Exercise prompt: This exercise calls for the records to be repeated in full, exactly as written.

Stored data:
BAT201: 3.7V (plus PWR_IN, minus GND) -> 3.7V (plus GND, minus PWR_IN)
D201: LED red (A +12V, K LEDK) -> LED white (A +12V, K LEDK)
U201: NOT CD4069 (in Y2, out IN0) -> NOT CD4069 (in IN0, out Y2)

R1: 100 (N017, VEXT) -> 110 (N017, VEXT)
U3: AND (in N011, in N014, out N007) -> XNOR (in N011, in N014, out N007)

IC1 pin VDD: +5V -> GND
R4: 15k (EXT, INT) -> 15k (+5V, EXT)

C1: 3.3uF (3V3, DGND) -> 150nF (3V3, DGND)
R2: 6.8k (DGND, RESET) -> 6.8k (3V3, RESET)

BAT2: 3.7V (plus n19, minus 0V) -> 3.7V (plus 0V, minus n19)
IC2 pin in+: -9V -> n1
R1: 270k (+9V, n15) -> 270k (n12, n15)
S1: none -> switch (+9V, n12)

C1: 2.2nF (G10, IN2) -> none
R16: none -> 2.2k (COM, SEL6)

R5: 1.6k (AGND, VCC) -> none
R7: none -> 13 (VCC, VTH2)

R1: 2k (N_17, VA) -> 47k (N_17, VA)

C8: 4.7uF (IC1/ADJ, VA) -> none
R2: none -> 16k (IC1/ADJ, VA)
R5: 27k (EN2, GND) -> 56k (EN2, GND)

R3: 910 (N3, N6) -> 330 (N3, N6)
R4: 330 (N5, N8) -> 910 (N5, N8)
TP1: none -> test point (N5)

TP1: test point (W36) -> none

Exercise response:
BAT201: 3.7V (plus PWR_IN, minus GND) -> 3.7V (plus GND, minus PWR_IN)
D201: LED red (A +12V, K LEDK) -> LED white (A +12V, K LEDK)
U201: NOT CD4069 (in Y2, out IN0) -> NOT CD4069 (in IN0, out Y2)

R1: 100 (N017, VEXT) -> 110 (N017, VEXT)
U3: AND (in N011, in N014, out N007) -> XNOR (in N011, in N014, out N007)

IC1 pin VDD: +5V -> GND
R4: 15k (EXT, INT) -> 15k (+5V, EXT)

C1: 3.3uF (3V3, DGND) -> 150nF (3V3, DGND)
R2: 6.8k (DGND, RESET) -> 6.8k (3V3, RESET)

BAT2: 3.7V (plus n19, minus 0V) -> 3.7V (plus 0V, minus n19)
IC2 pin in+: -9V -> n1
R1: 270k (+9V, n15) -> 270k (n12, n15)
S1: none -> switch (+9V, n12)

C1: 2.2nF (G10, IN2) -> none
R16: none -> 2.2k (COM, SEL6)

R5: 1.6k (AGND, VCC) -> none
R7: none -> 13 (VCC, VTH2)

R1: 2k (N_17, VA) -> 47k (N_17, VA)

C8: 4.7uF (IC1/ADJ, VA) -> none
R2: none -> 16k (IC1/ADJ, VA)
R5: 27k (EN2, GND) -> 56k (EN2, GND)

R3: 910 (N3, N6) -> 330 (N3, N6)
R4: 330 (N5, N8) -> 910 (N5, N8)
TP1: none -> test point (N5)

TP1: test point (W36) -> none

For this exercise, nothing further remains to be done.